### WRITTEN EXERCISE
Copy out the lines of the material beginning with the one containing "58: 17:13 -> 17:16" and running through to the end of the material, leaving out the pictures.

Records from a collection:
--- Begin ---

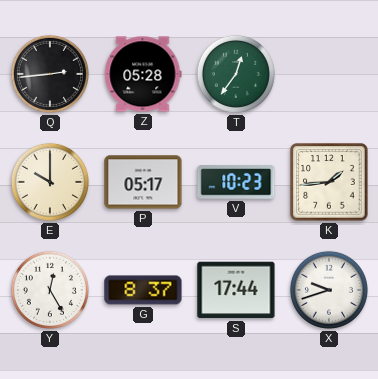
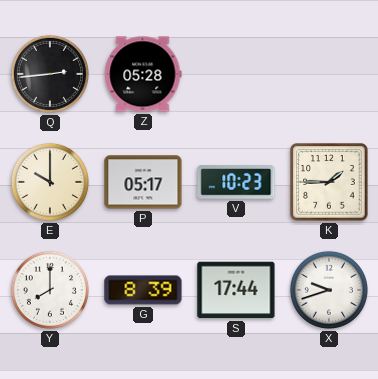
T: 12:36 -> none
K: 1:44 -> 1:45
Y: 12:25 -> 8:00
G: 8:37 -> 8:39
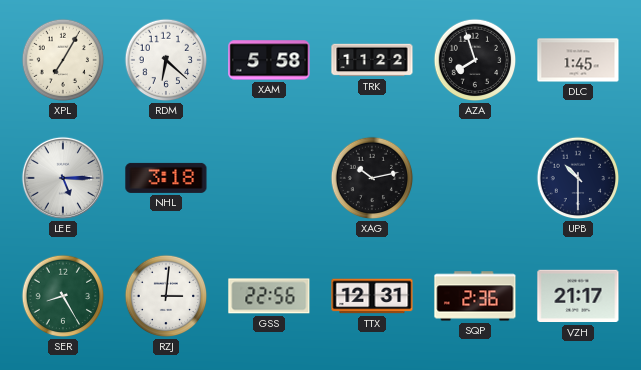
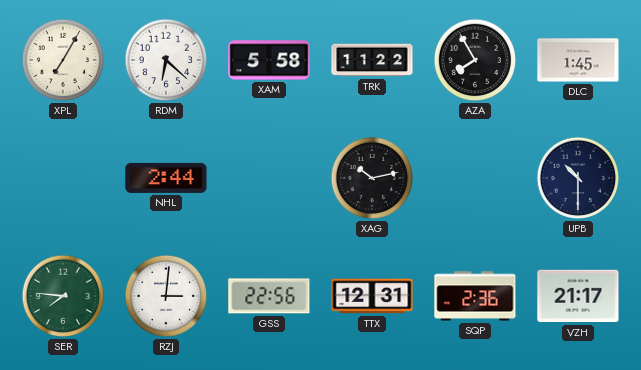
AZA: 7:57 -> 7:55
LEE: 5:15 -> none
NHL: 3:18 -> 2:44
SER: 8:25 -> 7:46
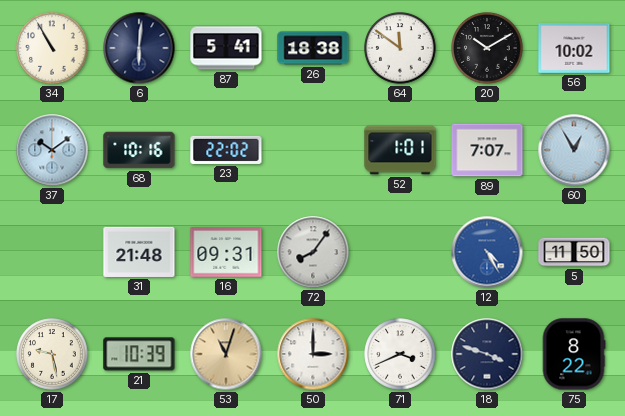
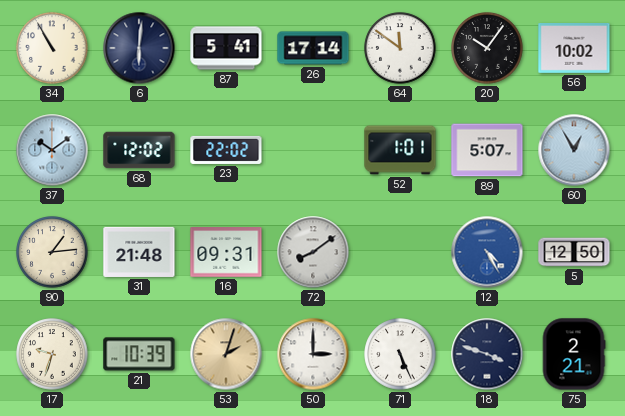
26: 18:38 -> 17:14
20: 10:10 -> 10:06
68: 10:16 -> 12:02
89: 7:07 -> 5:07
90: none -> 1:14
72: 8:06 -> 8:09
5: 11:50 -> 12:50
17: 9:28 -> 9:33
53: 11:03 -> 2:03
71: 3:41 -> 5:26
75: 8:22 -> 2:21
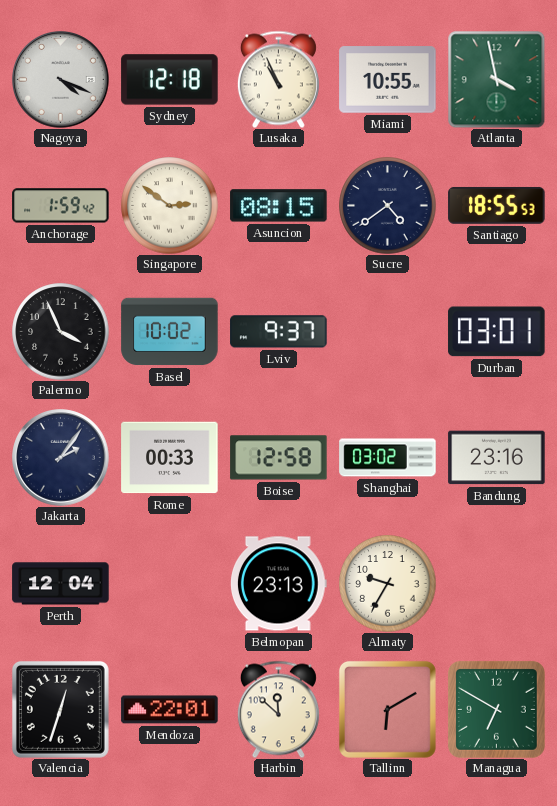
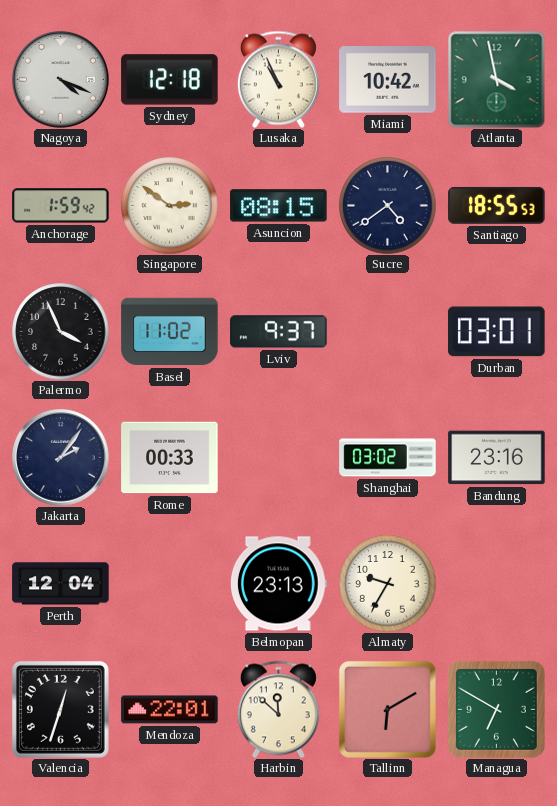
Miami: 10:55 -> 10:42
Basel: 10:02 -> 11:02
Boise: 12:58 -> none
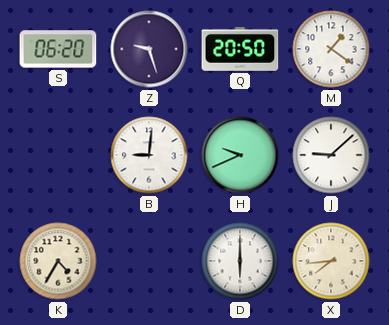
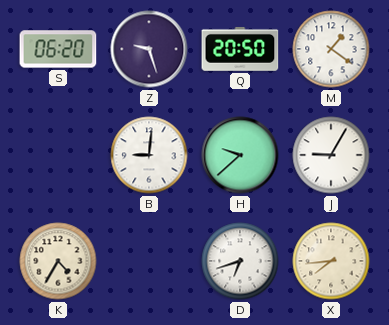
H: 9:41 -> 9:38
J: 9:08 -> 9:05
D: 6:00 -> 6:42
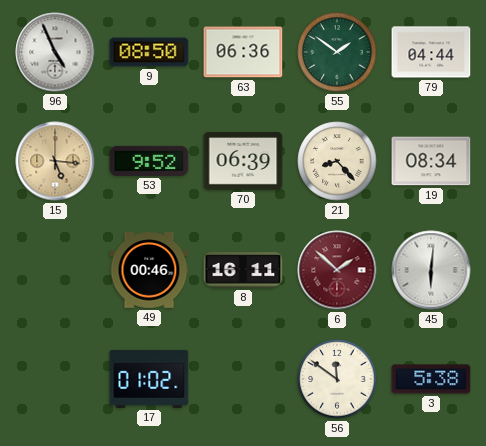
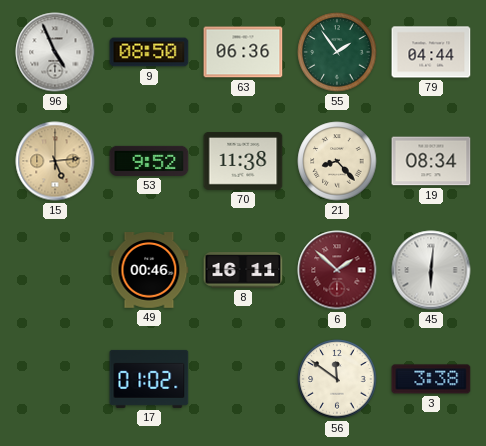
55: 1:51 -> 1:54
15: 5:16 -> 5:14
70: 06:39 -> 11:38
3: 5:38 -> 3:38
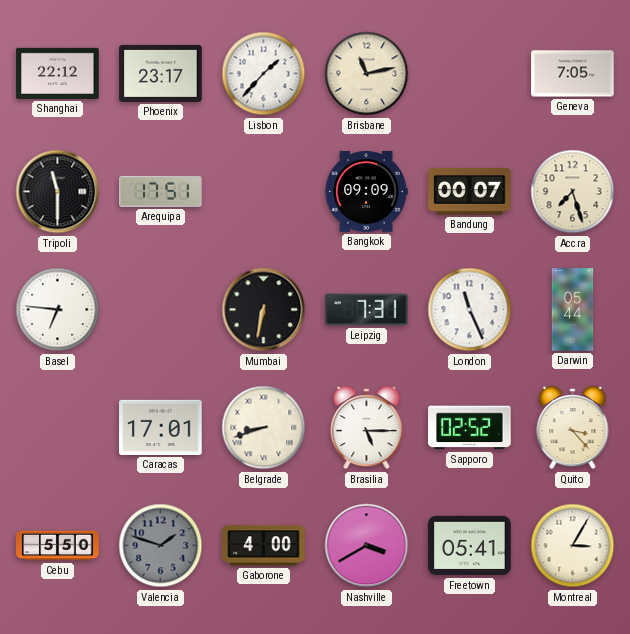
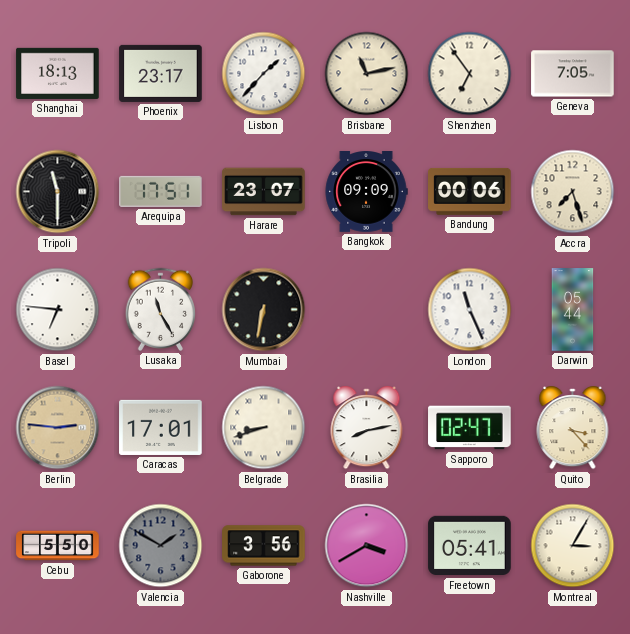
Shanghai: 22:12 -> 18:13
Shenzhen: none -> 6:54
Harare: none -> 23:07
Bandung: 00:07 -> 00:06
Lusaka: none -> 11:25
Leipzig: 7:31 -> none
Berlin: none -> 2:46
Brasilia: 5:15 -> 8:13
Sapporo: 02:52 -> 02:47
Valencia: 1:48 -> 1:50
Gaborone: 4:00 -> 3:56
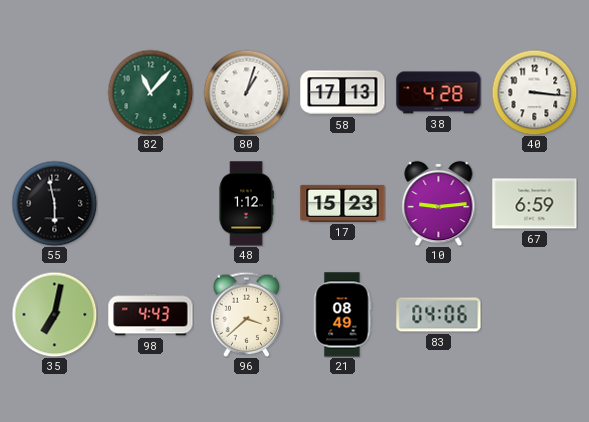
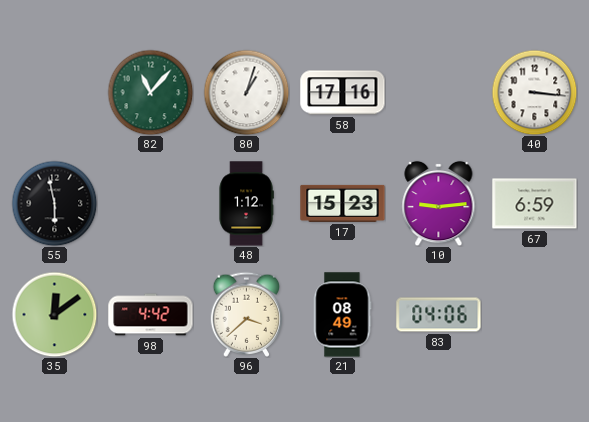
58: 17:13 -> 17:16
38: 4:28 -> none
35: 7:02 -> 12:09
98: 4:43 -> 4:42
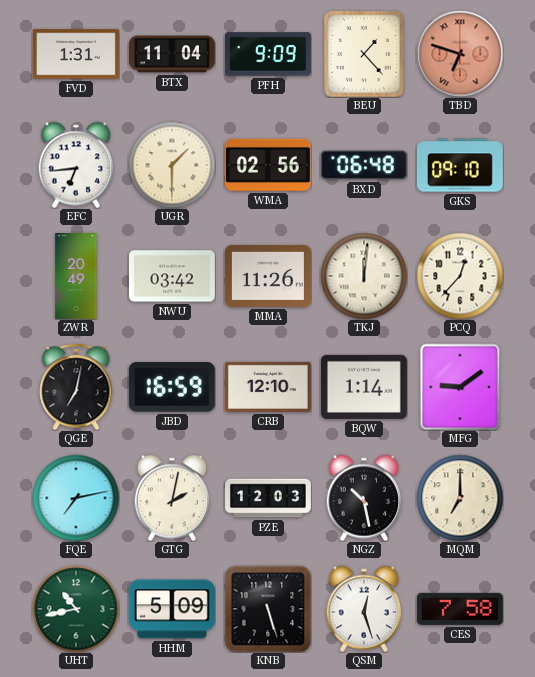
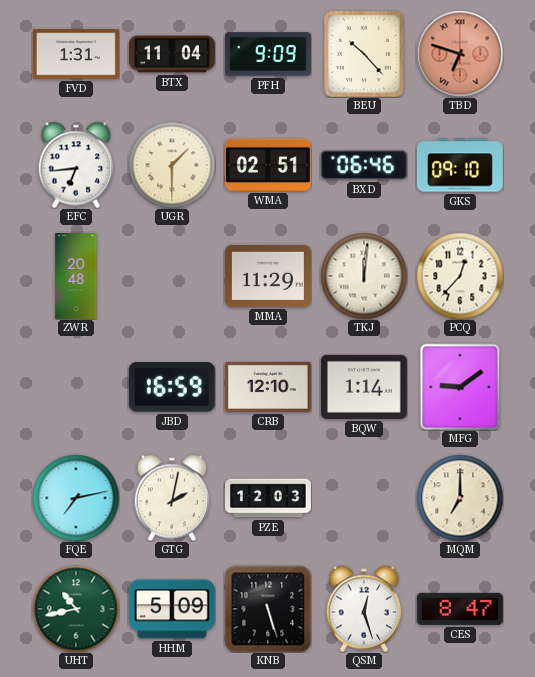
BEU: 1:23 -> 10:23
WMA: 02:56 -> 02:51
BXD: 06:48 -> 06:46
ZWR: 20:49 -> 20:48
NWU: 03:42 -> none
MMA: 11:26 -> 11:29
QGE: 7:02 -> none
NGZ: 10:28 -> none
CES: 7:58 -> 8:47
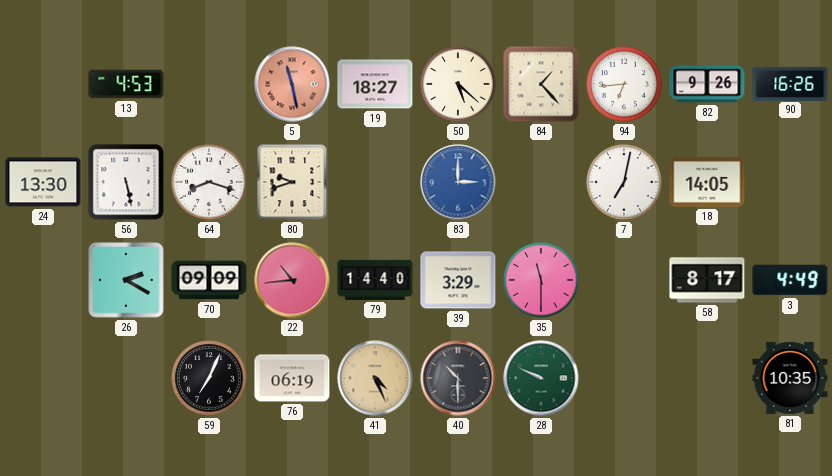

--- End ---

### TASK ANSWER
58: 17:13 -> 17:16
38: 4:28 -> none
35: 7:02 -> 12:09
98: 4:43 -> 4:42
BEU: 1:23 -> 10:23
WMA: 02:56 -> 02:51
BXD: 06:48 -> 06:46
ZWR: 20:49 -> 20:48
NWU: 03:42 -> none
MMA: 11:26 -> 11:29
QGE: 7:02 -> none
NGZ: 10:28 -> none
CES: 7:58 -> 8:47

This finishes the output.